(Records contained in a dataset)
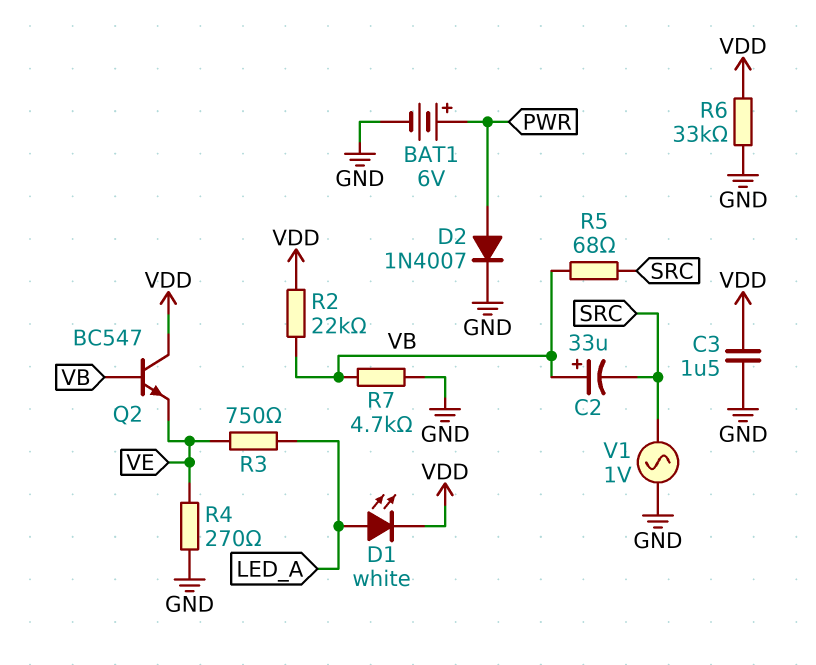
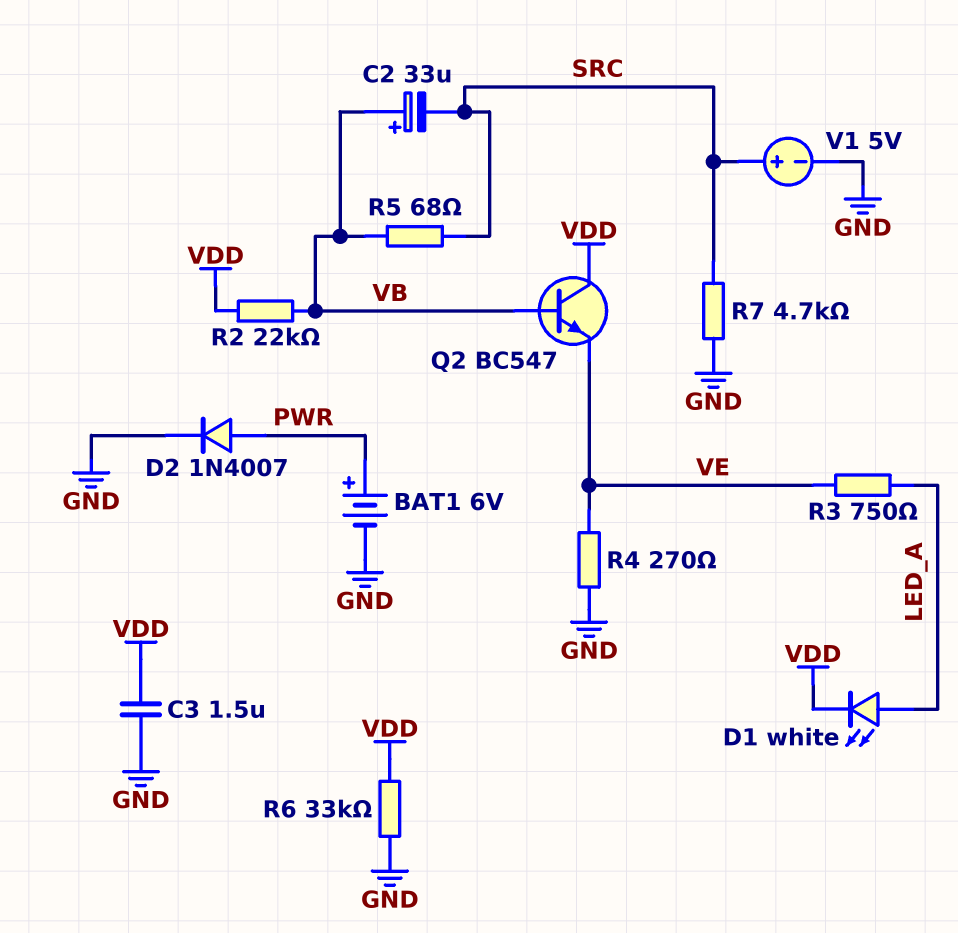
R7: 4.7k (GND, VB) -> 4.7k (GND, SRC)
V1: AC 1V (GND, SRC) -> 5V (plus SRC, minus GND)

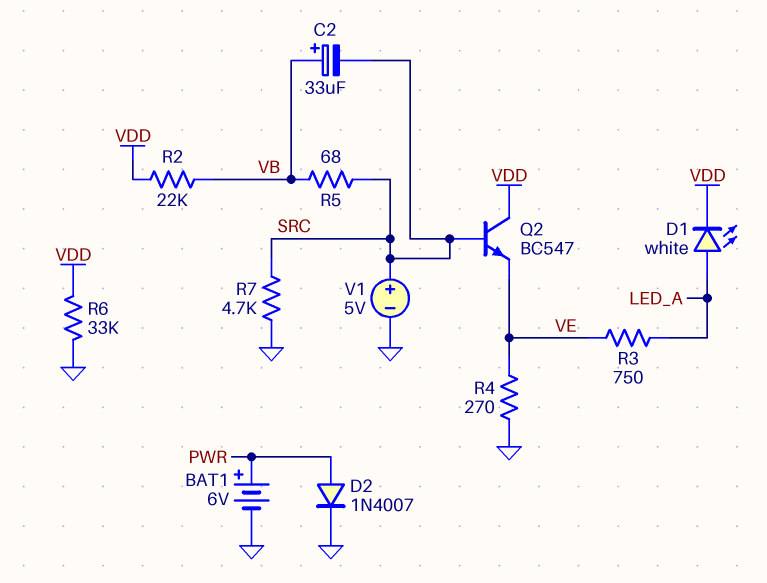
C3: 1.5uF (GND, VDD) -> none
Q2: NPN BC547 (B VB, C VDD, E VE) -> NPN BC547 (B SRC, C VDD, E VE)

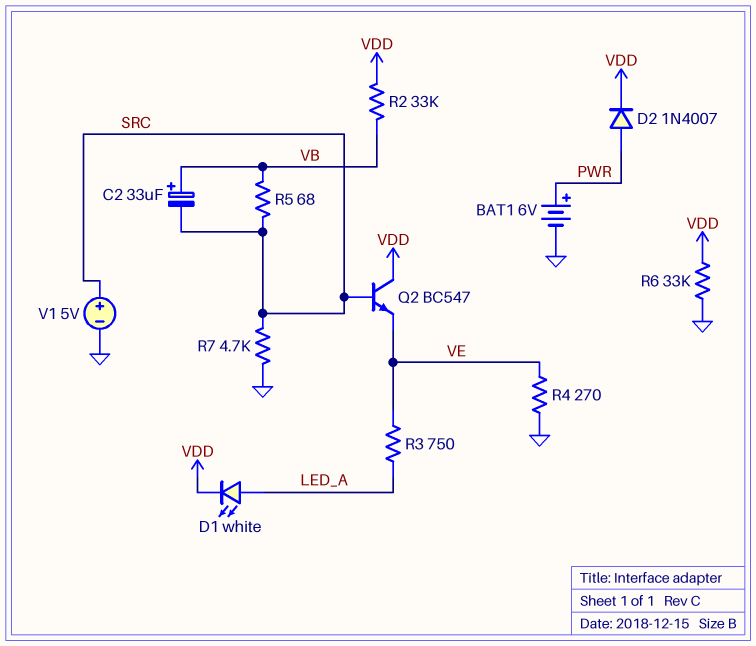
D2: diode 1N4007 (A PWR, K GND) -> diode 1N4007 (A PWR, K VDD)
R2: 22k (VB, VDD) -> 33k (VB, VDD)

--

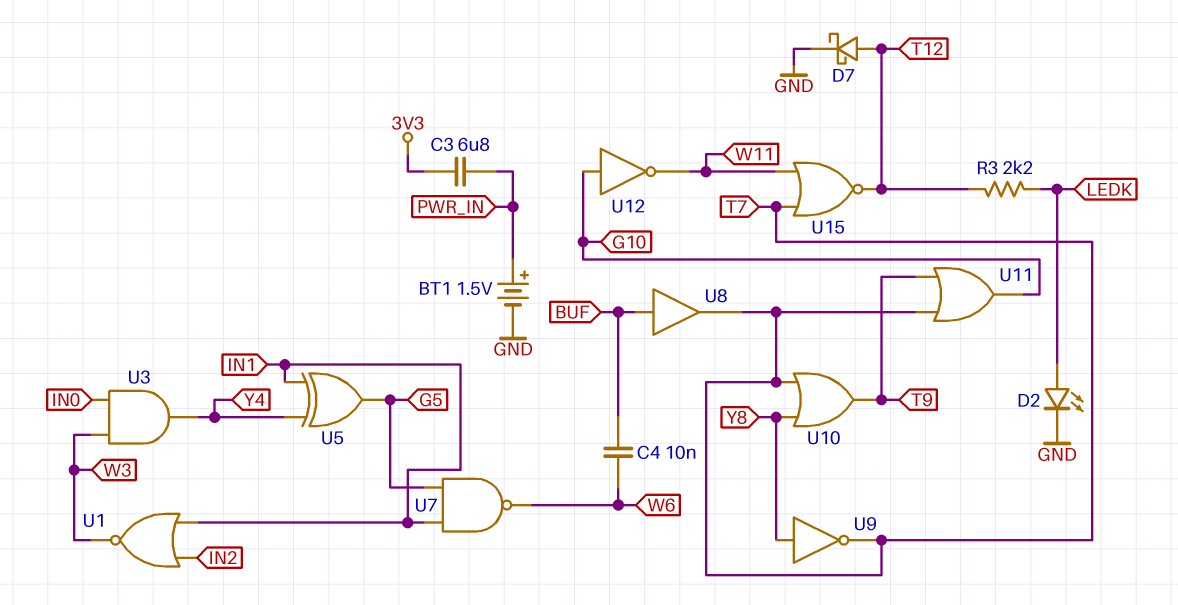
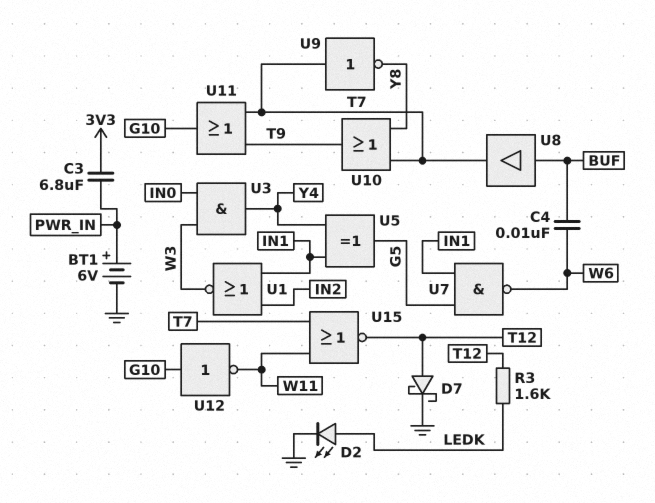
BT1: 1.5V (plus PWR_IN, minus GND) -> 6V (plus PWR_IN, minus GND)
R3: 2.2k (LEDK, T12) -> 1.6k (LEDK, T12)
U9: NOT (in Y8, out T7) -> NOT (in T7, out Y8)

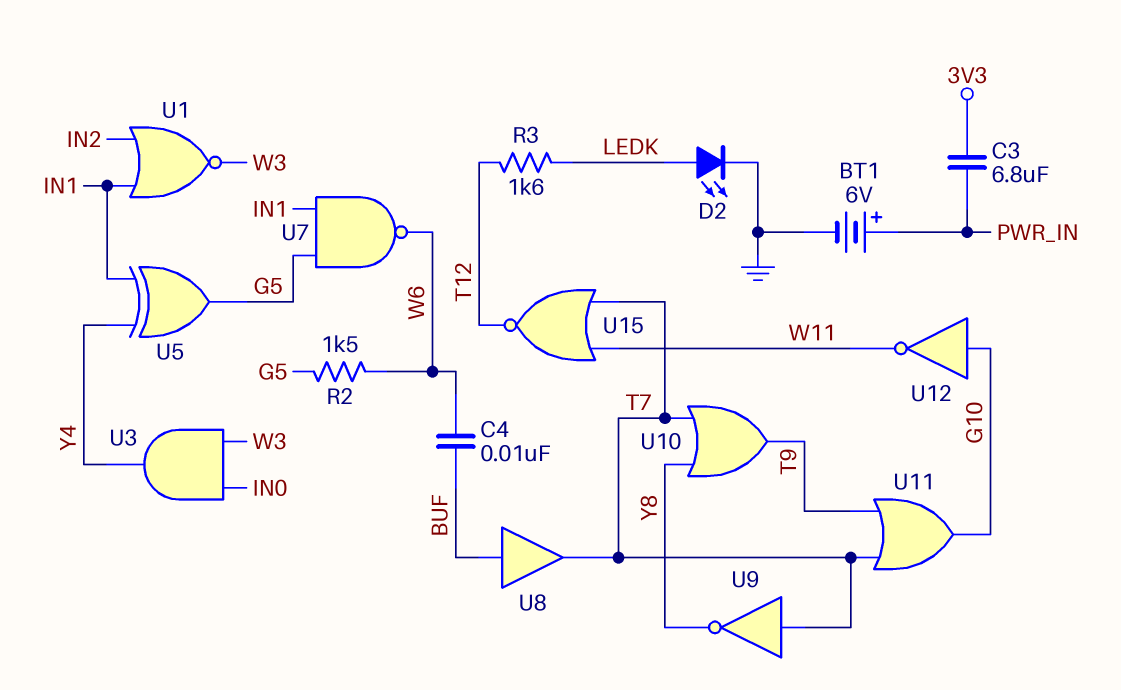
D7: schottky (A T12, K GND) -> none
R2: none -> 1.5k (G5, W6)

#### [THE TASK]
Using the records above, print exactly the lines between the ones containing "R7: 4.7k (GND, VB) -> 4.7k (GND, SRC)" and "R2: 22k (VB, VDD) -> 33k (VB, VDD)", inclusive, and nothing else; no pictures.

#### [COMPLETED EXERCISE]
R7: 4.7k (GND, VB) -> 4.7k (GND, SRC)
V1: AC 1V (GND, SRC) -> 5V (plus SRC, minus GND)

C3: 1.5uF (GND, VDD) -> none
Q2: NPN BC547 (B VB, C VDD, E VE) -> NPN BC547 (B SRC, C VDD, E VE)

D2: diode 1N4007 (A PWR, K GND) -> diode 1N4007 (A PWR, K VDD)
R2: 22k (VB, VDD) -> 33k (VB, VDD)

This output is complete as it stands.